'''

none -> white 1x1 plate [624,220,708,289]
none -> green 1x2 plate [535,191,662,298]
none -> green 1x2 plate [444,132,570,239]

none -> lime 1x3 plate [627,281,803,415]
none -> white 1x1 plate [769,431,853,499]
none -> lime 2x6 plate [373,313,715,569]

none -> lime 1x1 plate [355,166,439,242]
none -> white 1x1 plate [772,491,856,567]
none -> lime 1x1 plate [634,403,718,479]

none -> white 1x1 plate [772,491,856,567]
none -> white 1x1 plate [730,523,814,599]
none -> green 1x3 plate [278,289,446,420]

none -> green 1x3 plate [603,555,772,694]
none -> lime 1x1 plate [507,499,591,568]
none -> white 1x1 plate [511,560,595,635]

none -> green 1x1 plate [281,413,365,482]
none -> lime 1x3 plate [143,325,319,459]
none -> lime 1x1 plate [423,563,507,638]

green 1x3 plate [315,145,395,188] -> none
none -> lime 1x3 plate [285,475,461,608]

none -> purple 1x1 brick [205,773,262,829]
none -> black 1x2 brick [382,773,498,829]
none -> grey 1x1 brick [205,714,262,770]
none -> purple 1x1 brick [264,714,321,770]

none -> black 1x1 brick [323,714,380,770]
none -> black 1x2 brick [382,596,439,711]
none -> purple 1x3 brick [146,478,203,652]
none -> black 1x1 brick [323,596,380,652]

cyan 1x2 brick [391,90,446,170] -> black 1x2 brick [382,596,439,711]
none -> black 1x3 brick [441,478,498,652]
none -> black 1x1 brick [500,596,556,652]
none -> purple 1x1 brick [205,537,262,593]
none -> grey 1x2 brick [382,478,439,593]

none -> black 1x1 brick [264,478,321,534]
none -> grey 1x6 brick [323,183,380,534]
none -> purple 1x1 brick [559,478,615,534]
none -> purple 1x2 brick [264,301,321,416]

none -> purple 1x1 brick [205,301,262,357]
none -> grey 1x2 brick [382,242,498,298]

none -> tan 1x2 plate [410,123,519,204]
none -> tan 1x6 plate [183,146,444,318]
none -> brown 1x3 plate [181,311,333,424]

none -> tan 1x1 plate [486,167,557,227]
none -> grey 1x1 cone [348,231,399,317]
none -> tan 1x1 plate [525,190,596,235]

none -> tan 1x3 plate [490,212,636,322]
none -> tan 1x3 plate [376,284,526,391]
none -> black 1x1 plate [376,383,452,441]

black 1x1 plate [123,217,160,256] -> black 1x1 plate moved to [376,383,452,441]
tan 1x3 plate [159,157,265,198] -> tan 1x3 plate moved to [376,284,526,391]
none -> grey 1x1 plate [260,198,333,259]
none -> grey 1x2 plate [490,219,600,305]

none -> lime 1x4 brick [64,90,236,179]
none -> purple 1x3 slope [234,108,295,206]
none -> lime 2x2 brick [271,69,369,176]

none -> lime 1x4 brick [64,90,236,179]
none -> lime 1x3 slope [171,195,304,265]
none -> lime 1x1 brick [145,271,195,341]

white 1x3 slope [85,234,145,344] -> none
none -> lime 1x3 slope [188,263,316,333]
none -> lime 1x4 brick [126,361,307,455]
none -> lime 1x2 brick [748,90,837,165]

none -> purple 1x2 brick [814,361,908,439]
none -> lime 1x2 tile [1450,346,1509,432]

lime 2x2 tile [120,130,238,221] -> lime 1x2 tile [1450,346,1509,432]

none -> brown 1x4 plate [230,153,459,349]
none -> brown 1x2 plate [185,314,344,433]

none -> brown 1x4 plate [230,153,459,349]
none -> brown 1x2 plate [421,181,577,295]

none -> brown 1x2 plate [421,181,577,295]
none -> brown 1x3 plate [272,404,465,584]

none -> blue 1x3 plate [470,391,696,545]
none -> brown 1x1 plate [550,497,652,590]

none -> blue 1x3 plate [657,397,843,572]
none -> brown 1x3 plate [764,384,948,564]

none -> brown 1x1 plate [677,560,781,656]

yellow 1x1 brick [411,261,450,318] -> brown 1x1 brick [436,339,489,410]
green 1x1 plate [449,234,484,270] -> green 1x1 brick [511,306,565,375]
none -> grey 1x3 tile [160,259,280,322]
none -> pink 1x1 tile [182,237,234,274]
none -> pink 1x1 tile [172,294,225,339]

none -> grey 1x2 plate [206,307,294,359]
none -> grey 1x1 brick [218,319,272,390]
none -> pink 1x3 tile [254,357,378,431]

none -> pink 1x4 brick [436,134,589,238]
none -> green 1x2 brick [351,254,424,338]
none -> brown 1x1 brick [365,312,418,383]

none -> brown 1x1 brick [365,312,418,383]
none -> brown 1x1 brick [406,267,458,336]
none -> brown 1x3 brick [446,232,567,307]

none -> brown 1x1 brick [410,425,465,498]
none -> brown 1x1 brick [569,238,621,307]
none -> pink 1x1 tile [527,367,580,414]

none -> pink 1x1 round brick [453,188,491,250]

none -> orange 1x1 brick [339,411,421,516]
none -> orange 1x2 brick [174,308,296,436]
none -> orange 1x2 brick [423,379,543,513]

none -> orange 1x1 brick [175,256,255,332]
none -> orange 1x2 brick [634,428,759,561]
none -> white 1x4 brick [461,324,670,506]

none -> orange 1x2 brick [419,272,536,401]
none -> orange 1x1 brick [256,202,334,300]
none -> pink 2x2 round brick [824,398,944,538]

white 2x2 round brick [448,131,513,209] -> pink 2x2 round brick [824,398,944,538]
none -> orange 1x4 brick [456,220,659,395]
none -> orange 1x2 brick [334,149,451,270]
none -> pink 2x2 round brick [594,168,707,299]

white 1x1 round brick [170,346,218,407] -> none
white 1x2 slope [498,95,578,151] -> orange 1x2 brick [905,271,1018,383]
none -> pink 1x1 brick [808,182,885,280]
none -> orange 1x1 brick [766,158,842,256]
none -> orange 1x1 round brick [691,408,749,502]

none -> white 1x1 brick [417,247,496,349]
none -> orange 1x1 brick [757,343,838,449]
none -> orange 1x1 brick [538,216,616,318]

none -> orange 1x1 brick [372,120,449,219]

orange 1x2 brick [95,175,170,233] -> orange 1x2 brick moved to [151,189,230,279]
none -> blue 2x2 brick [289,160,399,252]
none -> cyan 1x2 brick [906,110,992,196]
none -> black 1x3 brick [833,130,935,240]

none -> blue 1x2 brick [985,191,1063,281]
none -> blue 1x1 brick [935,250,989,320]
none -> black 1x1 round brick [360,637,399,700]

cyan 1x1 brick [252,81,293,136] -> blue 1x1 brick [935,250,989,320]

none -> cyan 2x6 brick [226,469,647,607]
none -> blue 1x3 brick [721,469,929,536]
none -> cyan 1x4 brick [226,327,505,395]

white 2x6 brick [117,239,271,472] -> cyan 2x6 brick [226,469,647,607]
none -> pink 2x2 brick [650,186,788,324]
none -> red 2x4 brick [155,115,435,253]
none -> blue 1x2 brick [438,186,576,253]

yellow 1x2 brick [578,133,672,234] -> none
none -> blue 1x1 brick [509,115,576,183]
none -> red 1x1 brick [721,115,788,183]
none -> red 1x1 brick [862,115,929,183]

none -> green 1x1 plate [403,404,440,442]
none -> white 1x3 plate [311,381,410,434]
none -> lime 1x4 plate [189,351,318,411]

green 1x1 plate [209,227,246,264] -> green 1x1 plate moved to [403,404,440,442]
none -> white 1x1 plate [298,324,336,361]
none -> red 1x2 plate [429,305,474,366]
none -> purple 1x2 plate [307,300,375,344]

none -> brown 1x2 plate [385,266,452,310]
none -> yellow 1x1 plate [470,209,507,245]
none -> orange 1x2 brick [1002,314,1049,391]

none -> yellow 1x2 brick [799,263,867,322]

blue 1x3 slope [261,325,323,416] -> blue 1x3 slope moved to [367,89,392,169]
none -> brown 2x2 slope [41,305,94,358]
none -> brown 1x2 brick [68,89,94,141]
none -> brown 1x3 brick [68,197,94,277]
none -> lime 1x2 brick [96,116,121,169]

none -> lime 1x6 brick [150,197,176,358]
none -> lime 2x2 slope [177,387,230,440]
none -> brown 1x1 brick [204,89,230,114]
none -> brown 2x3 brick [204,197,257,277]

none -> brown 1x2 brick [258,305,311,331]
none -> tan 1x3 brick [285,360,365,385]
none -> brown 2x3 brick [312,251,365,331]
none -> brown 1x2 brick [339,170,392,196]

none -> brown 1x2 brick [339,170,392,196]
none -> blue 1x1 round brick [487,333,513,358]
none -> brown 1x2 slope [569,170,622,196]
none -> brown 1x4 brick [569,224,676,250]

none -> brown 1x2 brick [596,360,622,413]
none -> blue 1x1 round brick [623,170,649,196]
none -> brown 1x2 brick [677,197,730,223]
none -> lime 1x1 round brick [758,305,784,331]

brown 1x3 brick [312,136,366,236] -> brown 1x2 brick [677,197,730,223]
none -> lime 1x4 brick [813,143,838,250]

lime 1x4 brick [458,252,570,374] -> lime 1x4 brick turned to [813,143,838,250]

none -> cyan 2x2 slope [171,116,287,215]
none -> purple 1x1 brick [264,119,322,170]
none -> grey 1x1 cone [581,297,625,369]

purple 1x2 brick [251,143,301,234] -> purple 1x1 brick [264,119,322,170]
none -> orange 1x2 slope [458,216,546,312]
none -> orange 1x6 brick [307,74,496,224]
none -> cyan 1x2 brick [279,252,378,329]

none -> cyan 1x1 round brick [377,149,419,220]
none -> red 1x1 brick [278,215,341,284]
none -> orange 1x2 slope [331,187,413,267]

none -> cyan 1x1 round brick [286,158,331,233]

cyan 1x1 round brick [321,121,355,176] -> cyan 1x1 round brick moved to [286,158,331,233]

'''

*ASSIGNMENT*
What you copy should begin at the line with "none -> orange 1x6 brick [307,74,496,224]" and end at the final line of the listing, each line exactly as it is.

*RESPONSE BELOW*
none -> orange 1x6 brick [307,74,496,224]
none -> cyan 1x2 brick [279,252,378,329]

none -> cyan 1x1 round brick [377,149,419,220]
none -> red 1x1 brick [278,215,341,284]
none -> orange 1x2 slope [331,187,413,267]

none -> cyan 1x1 round brick [286,158,331,233]

cyan 1x1 round brick [321,121,355,176] -> cyan 1x1 round brick moved to [286,158,331,233]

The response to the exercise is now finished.